──────── MATERIAL PROVIDED
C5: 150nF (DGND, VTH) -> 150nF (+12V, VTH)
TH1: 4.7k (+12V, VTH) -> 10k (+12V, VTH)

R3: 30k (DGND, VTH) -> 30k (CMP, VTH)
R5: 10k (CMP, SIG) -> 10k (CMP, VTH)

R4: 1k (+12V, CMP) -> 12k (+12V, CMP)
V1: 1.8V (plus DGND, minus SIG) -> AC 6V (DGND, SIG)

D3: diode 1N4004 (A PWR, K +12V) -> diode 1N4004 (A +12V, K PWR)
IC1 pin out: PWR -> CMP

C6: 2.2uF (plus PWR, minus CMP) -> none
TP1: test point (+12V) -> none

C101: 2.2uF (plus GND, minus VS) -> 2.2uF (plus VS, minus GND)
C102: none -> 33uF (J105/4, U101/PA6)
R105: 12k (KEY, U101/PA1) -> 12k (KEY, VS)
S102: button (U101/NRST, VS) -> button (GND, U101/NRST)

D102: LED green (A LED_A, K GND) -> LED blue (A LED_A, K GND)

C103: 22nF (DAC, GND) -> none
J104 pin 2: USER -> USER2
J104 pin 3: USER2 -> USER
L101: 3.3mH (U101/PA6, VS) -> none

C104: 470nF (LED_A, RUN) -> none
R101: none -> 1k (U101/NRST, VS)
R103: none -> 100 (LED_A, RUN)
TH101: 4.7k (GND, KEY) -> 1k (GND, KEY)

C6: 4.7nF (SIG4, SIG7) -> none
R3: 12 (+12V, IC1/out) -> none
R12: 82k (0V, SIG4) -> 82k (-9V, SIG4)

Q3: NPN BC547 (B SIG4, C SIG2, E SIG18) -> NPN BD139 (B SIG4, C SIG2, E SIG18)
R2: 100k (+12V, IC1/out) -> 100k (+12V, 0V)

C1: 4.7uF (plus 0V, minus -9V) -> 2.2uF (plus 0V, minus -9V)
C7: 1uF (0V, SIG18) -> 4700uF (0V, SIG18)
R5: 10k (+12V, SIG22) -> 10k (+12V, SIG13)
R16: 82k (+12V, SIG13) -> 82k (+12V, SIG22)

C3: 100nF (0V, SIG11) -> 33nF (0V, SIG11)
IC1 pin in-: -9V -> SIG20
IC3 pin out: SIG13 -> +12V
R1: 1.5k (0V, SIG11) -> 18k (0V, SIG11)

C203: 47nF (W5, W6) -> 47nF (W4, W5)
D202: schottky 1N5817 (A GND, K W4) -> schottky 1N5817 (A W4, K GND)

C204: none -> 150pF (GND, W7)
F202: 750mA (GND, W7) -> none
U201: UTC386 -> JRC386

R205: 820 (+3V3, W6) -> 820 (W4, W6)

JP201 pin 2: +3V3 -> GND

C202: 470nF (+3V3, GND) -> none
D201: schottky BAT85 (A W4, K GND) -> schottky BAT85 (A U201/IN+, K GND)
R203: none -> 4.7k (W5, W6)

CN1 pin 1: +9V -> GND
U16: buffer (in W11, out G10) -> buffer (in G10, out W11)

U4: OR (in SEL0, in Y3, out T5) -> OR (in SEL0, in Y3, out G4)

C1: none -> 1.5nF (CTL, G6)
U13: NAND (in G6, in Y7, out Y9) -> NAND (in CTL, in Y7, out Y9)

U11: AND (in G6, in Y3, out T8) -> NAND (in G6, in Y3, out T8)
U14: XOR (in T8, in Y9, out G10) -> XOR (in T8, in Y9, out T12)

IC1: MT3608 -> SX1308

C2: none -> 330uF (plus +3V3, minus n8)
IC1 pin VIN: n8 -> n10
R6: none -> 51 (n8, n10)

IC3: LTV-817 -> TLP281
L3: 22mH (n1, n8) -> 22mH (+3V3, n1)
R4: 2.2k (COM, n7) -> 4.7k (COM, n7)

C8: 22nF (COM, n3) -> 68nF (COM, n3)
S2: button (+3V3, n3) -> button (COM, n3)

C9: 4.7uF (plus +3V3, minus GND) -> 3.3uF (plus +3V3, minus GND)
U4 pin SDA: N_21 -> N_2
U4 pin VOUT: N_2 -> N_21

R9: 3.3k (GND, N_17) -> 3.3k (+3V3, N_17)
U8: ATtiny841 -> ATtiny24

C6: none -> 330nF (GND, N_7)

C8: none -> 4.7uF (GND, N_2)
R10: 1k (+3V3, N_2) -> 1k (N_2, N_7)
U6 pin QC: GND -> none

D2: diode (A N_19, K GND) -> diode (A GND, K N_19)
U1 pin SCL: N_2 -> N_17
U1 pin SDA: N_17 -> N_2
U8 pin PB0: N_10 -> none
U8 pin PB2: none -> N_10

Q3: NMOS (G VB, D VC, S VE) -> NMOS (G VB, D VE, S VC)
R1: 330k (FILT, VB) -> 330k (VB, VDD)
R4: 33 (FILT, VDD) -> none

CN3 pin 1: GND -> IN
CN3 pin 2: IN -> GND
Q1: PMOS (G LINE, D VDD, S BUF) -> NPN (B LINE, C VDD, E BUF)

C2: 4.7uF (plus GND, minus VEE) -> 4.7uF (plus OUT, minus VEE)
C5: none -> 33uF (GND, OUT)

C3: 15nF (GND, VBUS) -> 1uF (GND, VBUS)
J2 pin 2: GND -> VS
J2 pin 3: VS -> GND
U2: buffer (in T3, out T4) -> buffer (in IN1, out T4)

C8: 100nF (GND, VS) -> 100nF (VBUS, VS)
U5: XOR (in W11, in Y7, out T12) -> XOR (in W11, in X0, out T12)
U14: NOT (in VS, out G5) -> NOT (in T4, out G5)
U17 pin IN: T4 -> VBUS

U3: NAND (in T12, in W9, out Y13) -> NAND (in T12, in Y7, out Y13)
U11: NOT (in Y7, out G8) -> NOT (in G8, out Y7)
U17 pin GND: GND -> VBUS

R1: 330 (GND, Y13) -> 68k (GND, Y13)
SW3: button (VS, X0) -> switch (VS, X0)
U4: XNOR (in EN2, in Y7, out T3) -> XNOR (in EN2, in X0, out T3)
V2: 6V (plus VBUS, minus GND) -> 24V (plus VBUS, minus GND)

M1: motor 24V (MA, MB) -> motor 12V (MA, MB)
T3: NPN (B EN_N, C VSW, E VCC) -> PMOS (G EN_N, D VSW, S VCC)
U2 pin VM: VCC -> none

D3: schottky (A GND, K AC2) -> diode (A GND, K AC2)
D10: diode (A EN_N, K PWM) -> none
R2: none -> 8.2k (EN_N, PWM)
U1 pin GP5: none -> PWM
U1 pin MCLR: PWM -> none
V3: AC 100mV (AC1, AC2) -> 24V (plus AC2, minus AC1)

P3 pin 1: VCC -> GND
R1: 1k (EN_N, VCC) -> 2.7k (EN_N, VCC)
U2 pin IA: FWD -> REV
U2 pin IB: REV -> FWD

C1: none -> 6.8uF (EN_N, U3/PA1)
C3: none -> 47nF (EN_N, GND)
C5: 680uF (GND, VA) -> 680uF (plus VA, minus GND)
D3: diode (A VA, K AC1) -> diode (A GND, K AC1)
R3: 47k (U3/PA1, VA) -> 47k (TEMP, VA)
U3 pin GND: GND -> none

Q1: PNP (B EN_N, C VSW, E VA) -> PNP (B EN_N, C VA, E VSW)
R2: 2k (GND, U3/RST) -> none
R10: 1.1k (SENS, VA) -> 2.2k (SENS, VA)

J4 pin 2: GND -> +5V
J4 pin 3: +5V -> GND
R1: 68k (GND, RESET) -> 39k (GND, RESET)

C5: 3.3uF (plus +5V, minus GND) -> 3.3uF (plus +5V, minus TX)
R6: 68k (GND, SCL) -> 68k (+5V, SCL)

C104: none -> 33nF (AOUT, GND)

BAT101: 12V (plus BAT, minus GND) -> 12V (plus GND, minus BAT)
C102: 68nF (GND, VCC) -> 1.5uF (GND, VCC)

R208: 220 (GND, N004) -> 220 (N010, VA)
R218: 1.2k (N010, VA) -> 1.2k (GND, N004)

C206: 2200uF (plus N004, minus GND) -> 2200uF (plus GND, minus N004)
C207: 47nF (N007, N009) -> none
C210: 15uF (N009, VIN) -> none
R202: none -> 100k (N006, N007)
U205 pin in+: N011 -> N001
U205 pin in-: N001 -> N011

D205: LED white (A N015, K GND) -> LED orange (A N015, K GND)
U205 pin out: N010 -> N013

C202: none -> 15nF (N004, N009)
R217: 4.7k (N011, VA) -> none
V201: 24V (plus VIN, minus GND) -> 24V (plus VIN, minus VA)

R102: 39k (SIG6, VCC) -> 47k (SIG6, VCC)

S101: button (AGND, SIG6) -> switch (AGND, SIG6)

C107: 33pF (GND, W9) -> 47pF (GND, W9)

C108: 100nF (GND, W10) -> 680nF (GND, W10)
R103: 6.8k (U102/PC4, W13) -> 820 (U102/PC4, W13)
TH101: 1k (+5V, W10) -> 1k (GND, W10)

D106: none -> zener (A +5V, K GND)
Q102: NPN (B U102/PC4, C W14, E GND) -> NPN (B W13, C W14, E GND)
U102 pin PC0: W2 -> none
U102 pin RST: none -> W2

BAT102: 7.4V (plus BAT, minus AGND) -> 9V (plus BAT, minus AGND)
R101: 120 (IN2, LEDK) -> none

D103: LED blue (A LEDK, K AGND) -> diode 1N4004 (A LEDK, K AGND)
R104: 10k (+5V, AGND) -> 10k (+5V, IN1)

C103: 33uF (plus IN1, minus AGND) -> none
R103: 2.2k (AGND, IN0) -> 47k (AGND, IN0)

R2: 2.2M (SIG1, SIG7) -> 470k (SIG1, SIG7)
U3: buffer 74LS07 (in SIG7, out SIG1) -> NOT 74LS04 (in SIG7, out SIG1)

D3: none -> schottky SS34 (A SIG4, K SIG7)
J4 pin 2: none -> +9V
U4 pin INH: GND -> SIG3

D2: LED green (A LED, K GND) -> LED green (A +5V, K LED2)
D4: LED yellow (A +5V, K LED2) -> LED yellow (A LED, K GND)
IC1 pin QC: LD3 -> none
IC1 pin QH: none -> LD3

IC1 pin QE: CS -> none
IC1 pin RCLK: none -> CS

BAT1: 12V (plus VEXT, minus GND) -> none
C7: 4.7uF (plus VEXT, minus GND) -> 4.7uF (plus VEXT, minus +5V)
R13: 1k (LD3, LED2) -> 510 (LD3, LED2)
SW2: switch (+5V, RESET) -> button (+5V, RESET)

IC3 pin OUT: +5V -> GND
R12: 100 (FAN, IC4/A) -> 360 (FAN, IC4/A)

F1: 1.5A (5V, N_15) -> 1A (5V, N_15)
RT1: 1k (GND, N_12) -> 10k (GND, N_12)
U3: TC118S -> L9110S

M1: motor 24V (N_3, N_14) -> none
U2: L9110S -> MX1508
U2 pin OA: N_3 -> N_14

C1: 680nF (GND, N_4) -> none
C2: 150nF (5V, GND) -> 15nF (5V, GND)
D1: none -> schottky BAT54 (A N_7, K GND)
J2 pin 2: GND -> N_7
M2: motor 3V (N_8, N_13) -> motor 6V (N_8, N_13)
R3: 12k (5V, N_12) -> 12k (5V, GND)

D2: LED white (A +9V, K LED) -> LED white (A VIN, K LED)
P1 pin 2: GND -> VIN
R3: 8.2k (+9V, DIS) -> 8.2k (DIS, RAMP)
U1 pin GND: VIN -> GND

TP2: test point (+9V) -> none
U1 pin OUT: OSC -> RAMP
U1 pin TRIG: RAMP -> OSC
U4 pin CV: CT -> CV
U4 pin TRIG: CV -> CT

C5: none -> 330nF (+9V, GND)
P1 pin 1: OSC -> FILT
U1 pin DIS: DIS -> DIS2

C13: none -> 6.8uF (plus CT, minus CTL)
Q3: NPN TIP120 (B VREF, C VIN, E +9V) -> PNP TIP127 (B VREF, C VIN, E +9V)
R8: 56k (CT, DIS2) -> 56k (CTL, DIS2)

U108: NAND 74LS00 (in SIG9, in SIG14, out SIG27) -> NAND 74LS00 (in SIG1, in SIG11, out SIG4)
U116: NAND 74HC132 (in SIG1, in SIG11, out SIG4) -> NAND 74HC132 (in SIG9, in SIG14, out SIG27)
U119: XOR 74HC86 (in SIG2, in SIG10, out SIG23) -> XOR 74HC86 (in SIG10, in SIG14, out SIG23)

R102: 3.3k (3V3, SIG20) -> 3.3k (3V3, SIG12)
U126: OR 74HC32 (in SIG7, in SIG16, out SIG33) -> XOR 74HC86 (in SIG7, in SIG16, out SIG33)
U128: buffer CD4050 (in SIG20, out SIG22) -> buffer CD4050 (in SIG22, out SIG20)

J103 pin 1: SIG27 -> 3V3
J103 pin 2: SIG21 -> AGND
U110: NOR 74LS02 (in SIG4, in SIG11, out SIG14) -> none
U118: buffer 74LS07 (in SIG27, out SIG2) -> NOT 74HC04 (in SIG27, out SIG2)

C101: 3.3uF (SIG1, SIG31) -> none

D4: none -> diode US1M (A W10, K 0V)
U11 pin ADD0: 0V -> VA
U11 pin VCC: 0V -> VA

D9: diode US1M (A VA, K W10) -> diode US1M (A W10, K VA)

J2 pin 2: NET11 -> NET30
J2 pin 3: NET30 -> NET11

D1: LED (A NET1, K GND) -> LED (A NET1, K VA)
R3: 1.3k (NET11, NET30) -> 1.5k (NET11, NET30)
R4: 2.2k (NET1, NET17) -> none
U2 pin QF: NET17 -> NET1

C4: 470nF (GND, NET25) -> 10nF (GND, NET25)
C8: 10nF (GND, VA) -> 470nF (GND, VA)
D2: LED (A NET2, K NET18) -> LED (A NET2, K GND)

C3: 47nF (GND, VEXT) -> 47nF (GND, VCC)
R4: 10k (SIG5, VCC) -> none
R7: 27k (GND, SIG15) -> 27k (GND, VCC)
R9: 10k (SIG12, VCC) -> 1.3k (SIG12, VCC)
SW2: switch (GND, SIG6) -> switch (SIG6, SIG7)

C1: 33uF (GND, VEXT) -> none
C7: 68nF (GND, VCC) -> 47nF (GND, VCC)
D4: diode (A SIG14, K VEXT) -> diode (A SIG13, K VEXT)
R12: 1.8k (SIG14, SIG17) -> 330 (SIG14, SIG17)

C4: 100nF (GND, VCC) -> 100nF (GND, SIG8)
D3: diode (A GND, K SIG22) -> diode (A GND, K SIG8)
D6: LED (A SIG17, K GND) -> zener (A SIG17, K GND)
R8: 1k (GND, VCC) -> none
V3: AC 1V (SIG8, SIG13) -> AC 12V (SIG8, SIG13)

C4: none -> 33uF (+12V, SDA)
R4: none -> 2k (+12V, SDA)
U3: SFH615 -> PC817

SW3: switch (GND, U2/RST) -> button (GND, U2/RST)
────────────────
• _WHAT THIS TASK INVOLVES_
Look above for the line with "IC1 pin VIN: n8 -> n10" and the line with "R1: 330k (FILT, VB) -> 330k (VB, VDD)". Retype those two lines and every line between them exactly, adding nothing.

• _ANSWER BOX_
IC1 pin VIN: n8 -> n10
R6: none -> 51 (n8, n10)

IC3: LTV-817 -> TLP281
L3: 22mH (n1, n8) -> 22mH (+3V3, n1)
R4: 2.2k (COM, n7) -> 4.7k (COM, n7)

C8: 22nF (COM, n3) -> 68nF (COM, n3)
S2: button (+3V3, n3) -> button (COM, n3)

C9: 4.7uF (plus +3V3, minus GND) -> 3.3uF (plus +3V3, minus GND)
U4 pin SDA: N_21 -> N_2
U4 pin VOUT: N_2 -> N_21

R9: 3.3k (GND, N_17) -> 3.3k (+3V3, N_17)
U8: ATtiny841 -> ATtiny24

C6: none -> 330nF (GND, N_7)

C8: none -> 4.7uF (GND, N_2)
R10: 1k (+3V3, N_2) -> 1k (N_2, N_7)
U6 pin QC: GND -> none

D2: diode (A N_19, K GND) -> diode (A GND, K N_19)
U1 pin SCL: N_2 -> N_17
U1 pin SDA: N_17 -> N_2
U8 pin PB0: N_10 -> none
U8 pin PB2: none -> N_10

Q3: NMOS (G VB, D VC, S VE) -> NMOS (G VB, D VE, S VC)
R1: 330k (FILT, VB) -> 330k (VB, VDD)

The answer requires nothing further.